Scene edit records
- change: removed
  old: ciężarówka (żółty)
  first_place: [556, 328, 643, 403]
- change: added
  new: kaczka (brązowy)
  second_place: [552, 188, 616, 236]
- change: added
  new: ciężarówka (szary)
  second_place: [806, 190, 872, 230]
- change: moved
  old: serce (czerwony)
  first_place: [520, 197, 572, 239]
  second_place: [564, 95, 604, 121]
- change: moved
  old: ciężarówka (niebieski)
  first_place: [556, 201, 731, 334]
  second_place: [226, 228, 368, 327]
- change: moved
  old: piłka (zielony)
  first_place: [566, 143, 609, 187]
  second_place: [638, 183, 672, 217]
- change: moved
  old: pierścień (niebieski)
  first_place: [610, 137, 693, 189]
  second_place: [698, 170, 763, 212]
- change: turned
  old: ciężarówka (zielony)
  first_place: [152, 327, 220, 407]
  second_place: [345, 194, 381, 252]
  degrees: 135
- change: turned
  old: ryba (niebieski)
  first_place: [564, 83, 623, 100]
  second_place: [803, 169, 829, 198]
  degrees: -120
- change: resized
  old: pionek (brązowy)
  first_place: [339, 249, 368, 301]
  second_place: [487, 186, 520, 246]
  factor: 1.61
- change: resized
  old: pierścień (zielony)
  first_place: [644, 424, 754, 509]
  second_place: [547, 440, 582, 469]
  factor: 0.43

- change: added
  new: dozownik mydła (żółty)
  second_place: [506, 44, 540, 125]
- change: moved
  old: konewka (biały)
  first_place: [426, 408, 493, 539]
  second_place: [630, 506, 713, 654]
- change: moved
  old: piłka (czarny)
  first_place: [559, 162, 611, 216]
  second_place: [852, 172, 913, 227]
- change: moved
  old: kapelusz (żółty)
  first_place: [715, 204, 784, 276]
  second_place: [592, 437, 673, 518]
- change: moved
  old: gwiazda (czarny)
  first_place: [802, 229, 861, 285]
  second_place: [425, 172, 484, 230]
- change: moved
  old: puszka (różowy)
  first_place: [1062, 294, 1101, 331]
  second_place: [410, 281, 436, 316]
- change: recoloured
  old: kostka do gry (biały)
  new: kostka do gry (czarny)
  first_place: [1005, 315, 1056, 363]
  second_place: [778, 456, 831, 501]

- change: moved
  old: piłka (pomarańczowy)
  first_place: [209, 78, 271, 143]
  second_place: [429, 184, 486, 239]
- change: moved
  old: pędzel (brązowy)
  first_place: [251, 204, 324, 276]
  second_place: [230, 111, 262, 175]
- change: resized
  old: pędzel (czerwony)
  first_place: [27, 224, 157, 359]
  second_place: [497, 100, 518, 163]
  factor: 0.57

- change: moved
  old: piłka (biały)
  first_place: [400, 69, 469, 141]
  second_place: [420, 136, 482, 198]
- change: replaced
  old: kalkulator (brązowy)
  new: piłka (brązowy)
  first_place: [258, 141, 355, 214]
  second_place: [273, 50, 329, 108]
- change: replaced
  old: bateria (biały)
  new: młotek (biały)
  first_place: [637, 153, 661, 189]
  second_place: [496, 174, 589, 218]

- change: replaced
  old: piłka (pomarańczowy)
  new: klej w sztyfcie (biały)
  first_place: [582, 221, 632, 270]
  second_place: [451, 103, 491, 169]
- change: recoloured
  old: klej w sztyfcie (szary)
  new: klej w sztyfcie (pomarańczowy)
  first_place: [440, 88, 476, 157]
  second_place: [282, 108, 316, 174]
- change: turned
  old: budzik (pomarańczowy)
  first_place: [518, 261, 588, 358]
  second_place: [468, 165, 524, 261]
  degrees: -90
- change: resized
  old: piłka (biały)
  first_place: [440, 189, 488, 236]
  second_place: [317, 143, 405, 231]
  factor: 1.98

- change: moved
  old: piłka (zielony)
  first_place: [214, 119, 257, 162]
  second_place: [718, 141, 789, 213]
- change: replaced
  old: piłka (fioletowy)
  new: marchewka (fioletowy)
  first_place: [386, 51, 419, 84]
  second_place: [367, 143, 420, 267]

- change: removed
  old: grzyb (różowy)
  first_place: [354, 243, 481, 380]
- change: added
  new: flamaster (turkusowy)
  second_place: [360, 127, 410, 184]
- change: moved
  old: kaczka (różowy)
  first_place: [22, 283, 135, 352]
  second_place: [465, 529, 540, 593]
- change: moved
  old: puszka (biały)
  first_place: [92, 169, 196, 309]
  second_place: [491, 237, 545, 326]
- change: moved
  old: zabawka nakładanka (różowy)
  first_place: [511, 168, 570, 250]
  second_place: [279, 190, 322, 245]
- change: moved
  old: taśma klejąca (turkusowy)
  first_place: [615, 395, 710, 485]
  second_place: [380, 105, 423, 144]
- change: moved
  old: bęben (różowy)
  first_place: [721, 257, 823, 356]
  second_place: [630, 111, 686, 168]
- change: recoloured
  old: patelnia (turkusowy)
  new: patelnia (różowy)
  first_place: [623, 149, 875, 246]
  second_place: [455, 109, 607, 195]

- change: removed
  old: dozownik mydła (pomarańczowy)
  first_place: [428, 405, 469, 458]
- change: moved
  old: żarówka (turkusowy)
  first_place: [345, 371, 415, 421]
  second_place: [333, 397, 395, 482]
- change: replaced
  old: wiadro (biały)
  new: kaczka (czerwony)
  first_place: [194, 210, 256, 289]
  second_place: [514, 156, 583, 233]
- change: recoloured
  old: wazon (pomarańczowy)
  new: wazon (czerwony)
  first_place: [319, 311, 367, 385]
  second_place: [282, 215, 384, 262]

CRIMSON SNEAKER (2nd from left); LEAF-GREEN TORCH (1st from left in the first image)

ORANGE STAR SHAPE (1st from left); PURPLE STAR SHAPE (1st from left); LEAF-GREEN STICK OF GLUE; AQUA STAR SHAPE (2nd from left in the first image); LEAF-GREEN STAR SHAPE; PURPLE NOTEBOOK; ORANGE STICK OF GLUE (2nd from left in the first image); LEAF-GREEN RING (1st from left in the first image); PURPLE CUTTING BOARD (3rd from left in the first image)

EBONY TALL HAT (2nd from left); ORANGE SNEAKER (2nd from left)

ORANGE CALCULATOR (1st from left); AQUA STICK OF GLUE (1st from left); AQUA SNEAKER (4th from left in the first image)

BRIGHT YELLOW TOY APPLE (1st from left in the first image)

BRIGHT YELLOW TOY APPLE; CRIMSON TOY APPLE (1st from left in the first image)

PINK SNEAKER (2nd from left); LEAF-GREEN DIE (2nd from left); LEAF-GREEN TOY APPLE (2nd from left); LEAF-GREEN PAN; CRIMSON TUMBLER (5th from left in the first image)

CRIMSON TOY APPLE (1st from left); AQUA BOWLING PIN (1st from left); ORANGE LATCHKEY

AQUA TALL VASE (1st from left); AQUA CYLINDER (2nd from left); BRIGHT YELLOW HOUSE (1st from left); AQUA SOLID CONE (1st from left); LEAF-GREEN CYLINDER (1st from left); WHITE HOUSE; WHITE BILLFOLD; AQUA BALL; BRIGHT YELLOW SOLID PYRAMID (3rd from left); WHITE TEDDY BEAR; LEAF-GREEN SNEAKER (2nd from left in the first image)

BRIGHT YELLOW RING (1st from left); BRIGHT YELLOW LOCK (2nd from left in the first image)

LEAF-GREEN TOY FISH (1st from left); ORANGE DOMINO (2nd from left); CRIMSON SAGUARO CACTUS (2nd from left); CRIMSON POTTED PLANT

▶ Instructions to follow: Copy out each line of the data above, exactly, if it lies between the line holding "old: ciężarówka (żółty)" and the line holding "old: ciężarówka (niebieski)", inclusive; copy no other line.

▶ Response for this exercise:
  old: ciężarówka (żółty)
  first_place: [556, 328, 643, 403]
- change: added
  new: kaczka (brązowy)
  second_place: [552, 188, 616, 236]
- change: added
  new: ciężarówka (szary)
  second_place: [806, 190, 872, 230]
- change: moved
  old: serce (czerwony)
  first_place: [520, 197, 572, 239]
  second_place: [564, 95, 604, 121]
- change: moved
  old: ciężarówka (niebieski)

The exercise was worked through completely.